→ WHAT THE TASK ASKS
Your response should be the lines from the one containing "(418, 452) = (468, 470): turquoise" through the end of the material, copied exactly and with nothing added.
# # # # # # #
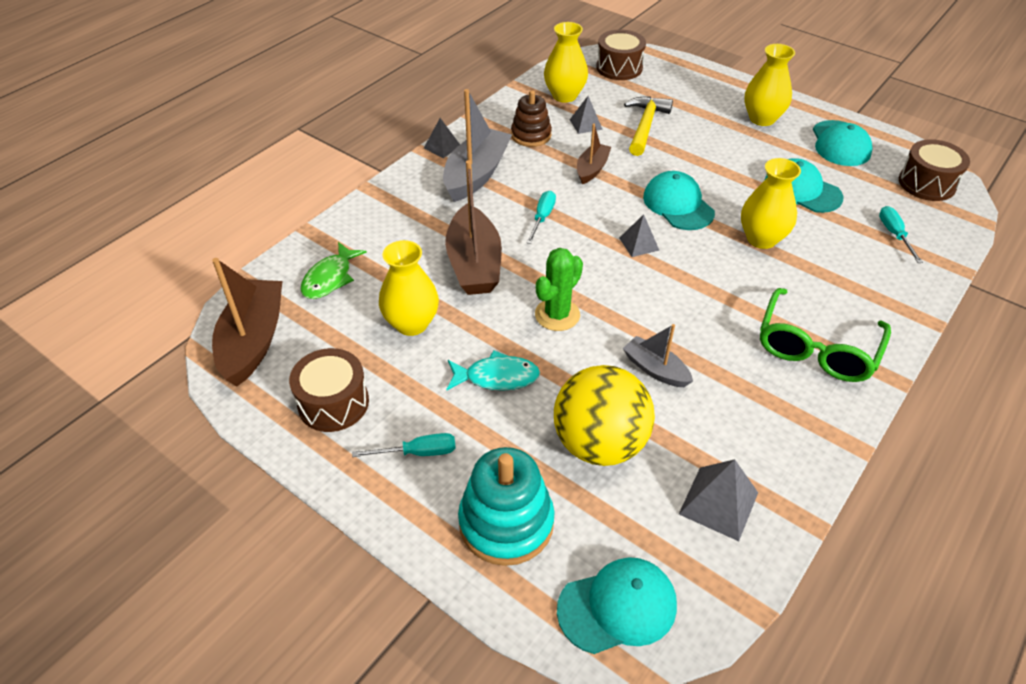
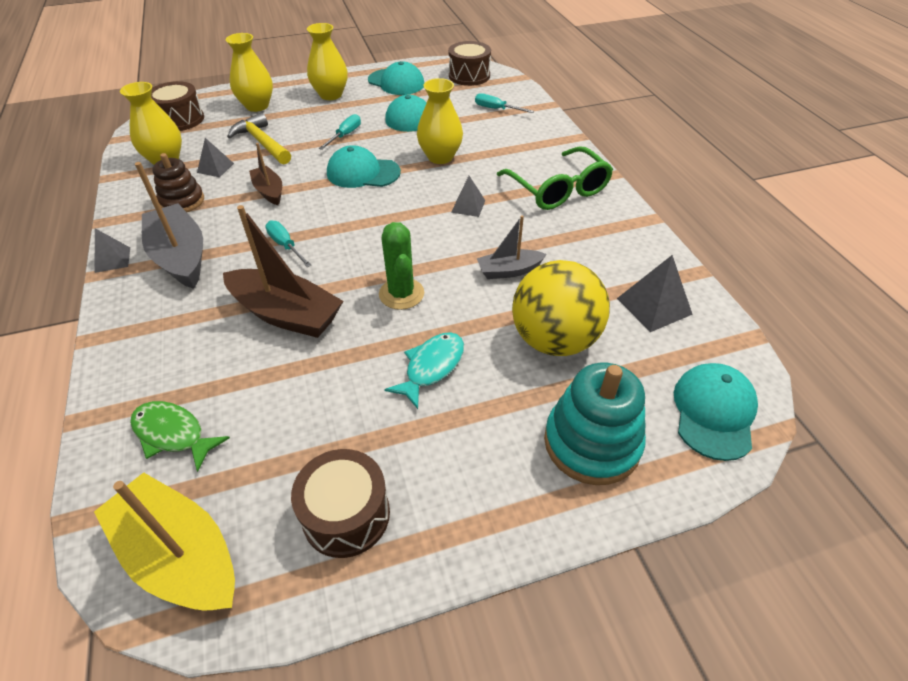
camera: 55 degrees left, 0 degrees up
(253, 340) = (180, 555): brown boat -> yellow boat
(330, 278) = (173, 434): green fish -> green fish turned 150 degrees clockwise
(411, 323) = (308, 396): yellow vase -> yellow vase (257, 106)
(418, 452) = (468, 470): turquoise screwdriver -> turquoise screwdriver (345, 135)
(639, 244) = (378, 211): grey pyramid -> grey pyramid (468, 206)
# # # # # # #
→ ANSWER TO THIS TASK
(418, 452) = (468, 470): turquoise screwdriver -> turquoise screwdriver (345, 135)
(639, 244) = (378, 211): grey pyramid -> grey pyramid (468, 206)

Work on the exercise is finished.